-------- Supplied records --------

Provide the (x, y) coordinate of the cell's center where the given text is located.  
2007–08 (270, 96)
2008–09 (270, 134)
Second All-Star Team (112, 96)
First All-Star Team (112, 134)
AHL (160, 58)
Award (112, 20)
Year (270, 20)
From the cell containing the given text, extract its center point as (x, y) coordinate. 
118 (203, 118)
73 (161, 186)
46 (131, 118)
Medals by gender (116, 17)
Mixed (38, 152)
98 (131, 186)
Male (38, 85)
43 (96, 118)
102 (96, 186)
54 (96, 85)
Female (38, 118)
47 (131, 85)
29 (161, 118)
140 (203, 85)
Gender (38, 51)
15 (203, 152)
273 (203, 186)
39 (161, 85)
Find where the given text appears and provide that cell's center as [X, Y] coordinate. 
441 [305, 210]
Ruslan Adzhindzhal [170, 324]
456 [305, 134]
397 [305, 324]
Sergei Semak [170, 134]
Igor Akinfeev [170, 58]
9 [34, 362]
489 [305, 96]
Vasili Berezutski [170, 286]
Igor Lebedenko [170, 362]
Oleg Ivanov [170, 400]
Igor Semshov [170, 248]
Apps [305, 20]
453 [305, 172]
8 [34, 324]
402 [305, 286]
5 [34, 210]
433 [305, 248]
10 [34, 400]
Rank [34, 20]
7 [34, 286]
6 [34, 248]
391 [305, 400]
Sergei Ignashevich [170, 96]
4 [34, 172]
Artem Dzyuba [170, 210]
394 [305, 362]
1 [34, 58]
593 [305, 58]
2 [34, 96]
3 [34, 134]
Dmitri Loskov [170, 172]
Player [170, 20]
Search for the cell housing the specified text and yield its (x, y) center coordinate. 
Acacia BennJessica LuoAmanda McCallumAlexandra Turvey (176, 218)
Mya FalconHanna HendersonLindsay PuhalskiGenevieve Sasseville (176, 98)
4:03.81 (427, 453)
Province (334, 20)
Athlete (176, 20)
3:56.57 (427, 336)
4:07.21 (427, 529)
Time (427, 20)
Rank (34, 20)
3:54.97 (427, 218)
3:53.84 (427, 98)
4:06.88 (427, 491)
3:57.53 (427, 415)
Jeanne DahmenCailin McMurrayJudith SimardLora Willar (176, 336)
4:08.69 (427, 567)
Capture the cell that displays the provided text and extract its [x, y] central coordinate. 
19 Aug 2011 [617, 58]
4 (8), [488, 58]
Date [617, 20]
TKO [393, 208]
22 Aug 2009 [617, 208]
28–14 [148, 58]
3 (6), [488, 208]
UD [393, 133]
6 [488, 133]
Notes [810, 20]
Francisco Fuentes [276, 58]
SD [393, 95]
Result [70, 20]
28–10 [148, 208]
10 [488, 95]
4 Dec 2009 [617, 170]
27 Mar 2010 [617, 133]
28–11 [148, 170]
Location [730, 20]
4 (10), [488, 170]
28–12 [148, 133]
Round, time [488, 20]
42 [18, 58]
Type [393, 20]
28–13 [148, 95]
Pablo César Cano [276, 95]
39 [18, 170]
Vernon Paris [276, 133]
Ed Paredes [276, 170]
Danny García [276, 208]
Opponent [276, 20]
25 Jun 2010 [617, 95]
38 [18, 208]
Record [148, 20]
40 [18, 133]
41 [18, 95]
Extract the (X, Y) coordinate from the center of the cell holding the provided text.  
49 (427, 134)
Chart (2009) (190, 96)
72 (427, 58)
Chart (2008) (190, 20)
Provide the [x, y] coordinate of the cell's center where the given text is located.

--------
-------- Supplied records --------

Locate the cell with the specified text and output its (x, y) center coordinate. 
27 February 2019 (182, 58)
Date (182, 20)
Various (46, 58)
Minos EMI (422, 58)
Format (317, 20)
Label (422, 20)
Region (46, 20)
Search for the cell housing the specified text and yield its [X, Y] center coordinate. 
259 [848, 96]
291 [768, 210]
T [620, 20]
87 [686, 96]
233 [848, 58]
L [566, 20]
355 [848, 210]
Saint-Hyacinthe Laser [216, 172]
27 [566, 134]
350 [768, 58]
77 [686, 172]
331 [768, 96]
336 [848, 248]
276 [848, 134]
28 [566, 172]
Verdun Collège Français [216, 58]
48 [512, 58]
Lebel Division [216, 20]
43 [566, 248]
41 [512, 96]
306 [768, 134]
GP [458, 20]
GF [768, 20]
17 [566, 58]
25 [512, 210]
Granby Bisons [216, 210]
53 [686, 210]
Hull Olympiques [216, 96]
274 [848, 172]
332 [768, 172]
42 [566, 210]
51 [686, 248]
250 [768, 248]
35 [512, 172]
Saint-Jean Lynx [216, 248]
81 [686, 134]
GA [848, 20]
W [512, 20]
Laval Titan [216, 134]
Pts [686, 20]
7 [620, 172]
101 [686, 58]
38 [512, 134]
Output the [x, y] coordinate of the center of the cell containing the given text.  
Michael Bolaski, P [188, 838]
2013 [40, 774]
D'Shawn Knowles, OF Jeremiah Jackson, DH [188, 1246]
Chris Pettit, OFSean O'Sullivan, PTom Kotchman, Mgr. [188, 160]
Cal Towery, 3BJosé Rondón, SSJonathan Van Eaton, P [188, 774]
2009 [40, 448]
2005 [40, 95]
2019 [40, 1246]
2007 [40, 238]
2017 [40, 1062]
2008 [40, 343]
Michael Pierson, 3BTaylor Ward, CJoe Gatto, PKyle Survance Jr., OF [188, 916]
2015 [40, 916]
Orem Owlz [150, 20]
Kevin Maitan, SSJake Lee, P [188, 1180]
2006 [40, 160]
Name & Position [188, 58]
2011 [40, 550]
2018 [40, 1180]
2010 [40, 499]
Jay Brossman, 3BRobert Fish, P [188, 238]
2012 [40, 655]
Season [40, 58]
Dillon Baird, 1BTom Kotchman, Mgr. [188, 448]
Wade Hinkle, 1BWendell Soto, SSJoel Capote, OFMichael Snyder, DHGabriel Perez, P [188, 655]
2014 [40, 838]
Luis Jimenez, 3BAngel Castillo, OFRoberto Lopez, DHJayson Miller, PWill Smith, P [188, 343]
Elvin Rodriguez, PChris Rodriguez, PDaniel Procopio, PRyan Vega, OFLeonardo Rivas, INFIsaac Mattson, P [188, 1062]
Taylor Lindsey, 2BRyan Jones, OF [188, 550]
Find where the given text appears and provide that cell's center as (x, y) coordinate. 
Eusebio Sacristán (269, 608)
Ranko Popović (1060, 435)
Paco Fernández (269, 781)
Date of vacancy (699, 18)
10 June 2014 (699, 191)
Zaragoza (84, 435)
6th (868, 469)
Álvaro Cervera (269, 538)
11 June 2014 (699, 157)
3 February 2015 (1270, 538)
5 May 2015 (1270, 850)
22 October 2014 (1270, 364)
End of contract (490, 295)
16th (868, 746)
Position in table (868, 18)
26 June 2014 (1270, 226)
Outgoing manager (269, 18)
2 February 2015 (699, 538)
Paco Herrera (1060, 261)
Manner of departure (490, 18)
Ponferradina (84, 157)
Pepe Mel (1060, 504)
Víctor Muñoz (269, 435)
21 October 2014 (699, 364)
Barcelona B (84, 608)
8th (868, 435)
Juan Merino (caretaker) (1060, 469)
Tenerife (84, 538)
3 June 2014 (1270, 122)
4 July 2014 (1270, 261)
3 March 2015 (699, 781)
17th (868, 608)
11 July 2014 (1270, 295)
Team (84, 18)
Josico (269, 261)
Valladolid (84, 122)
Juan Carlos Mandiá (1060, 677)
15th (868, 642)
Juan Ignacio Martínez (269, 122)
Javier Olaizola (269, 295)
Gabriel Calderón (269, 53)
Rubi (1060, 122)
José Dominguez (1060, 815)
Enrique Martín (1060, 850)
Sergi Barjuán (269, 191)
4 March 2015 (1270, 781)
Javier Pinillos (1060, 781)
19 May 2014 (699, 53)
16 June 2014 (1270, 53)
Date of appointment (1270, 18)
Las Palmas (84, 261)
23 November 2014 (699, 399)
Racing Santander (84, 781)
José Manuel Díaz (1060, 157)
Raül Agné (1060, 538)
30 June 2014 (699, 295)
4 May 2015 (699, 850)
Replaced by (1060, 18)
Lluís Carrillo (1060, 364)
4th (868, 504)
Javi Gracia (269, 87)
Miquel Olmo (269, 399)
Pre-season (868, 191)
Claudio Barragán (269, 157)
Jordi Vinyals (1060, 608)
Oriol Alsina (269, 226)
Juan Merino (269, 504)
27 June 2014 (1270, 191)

--------

Exercise task → Switch "All-Star" to "All-League" in the entries from the line with "Provide the (x, y)" to the line with "Vasili Berezutski [170, 286]". Return only those lines, with everything else left unchanged.

Result below →
Provide the (x, y) coordinate of the cell's center where the given text is located.  
2007–08 (270, 96)
2008–09 (270, 134)
Second All-League Team (112, 96)
First All-League Team (112, 134)
AHL (160, 58)
Award (112, 20)
Year (270, 20)
From the cell containing the given text, extract its center point as (x, y) coordinate. 
118 (203, 118)
73 (161, 186)
46 (131, 118)
Medals by gender (116, 17)
Mixed (38, 152)
98 (131, 186)
Male (38, 85)
43 (96, 118)
102 (96, 186)
54 (96, 85)
Female (38, 118)
47 (131, 85)
29 (161, 118)
140 (203, 85)
Gender (38, 51)
15 (203, 152)
273 (203, 186)
39 (161, 85)
Find where the given text appears and provide that cell's center as [X, Y] coordinate. 
441 [305, 210]
Ruslan Adzhindzhal [170, 324]
456 [305, 134]
397 [305, 324]
Sergei Semak [170, 134]
Igor Akinfeev [170, 58]
9 [34, 362]
489 [305, 96]
Vasili Berezutski [170, 286]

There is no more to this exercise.